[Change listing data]
== Segment start ==
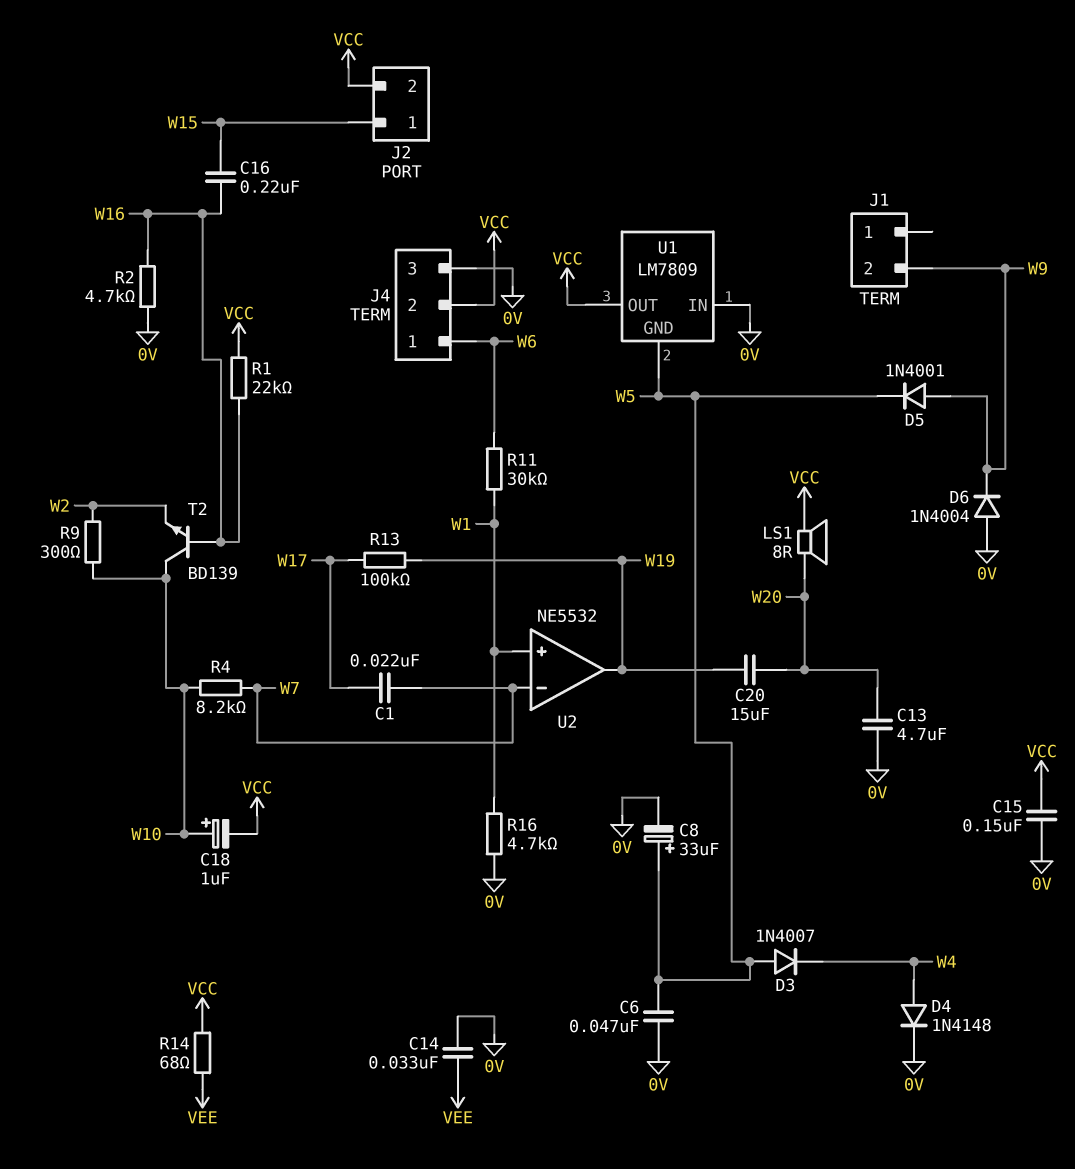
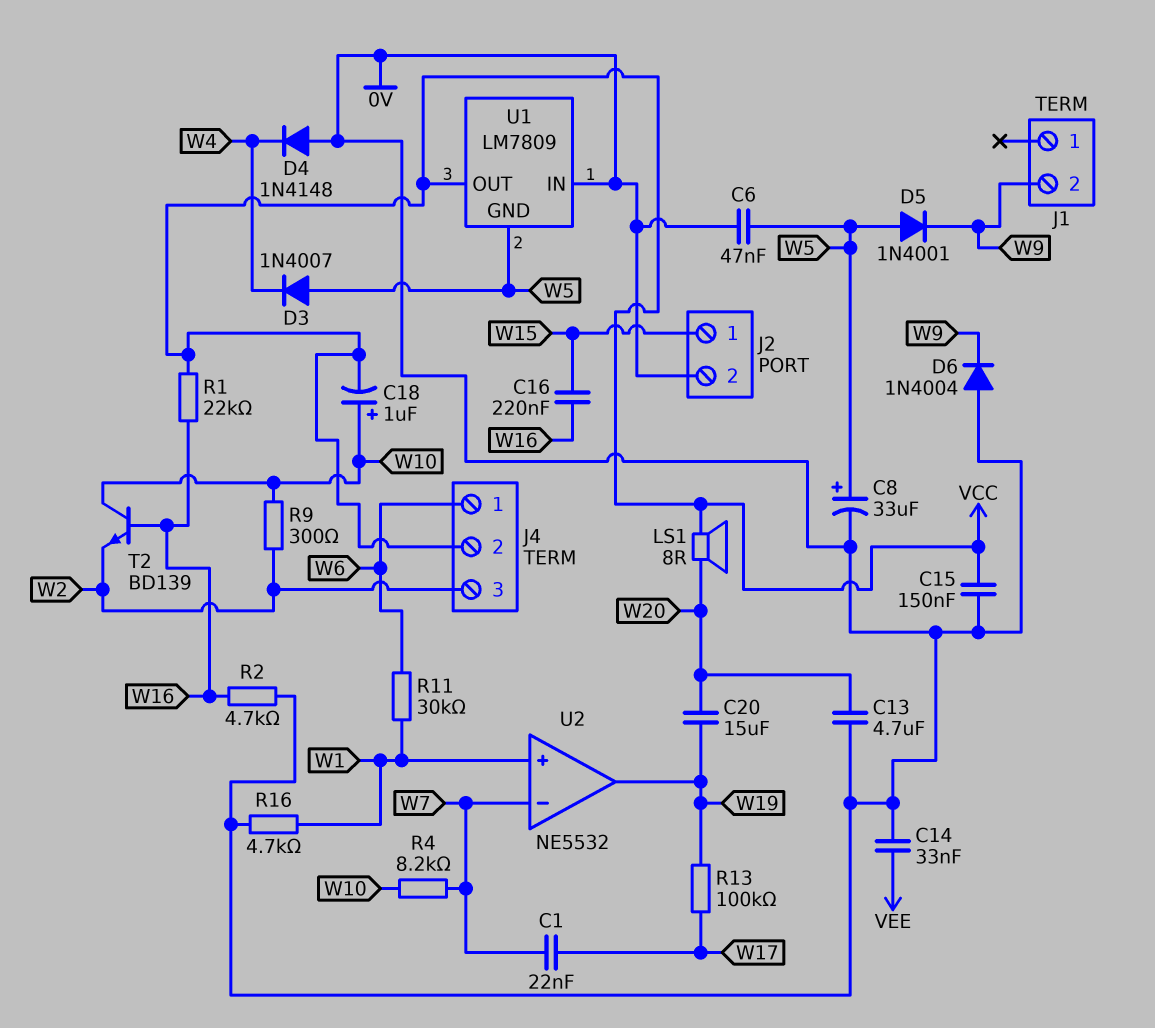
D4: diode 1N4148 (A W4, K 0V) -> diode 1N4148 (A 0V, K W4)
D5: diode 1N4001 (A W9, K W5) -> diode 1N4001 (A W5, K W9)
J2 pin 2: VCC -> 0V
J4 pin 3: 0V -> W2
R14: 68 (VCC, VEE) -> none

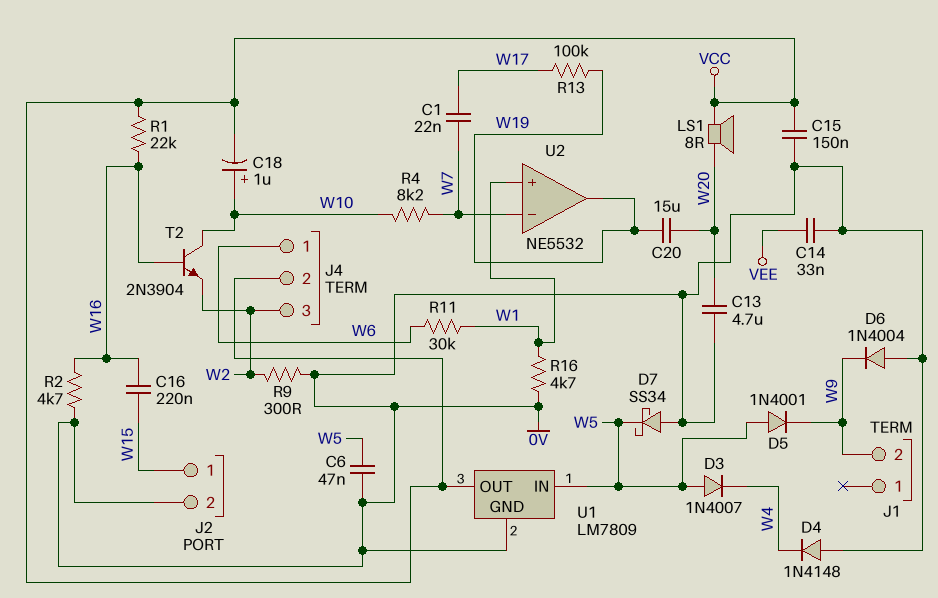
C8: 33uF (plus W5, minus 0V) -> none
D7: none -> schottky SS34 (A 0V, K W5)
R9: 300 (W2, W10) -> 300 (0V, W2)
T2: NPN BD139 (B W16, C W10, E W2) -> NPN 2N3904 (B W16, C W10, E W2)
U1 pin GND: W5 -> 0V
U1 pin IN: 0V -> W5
== Segment end ==
Restate word for word only the lines from where the entries begin through the one with "R9: 300 (W2, W10) -> 300 (0V, W2)"; omit the pictures.

[Task answer]
D4: diode 1N4148 (A W4, K 0V) -> diode 1N4148 (A 0V, K W4)
D5: diode 1N4001 (A W9, K W5) -> diode 1N4001 (A W5, K W9)
J2 pin 2: VCC -> 0V
J4 pin 3: 0V -> W2
R14: 68 (VCC, VEE) -> none

C8: 33uF (plus W5, minus 0V) -> none
D7: none -> schottky SS34 (A 0V, K W5)
R9: 300 (W2, W10) -> 300 (0V, W2)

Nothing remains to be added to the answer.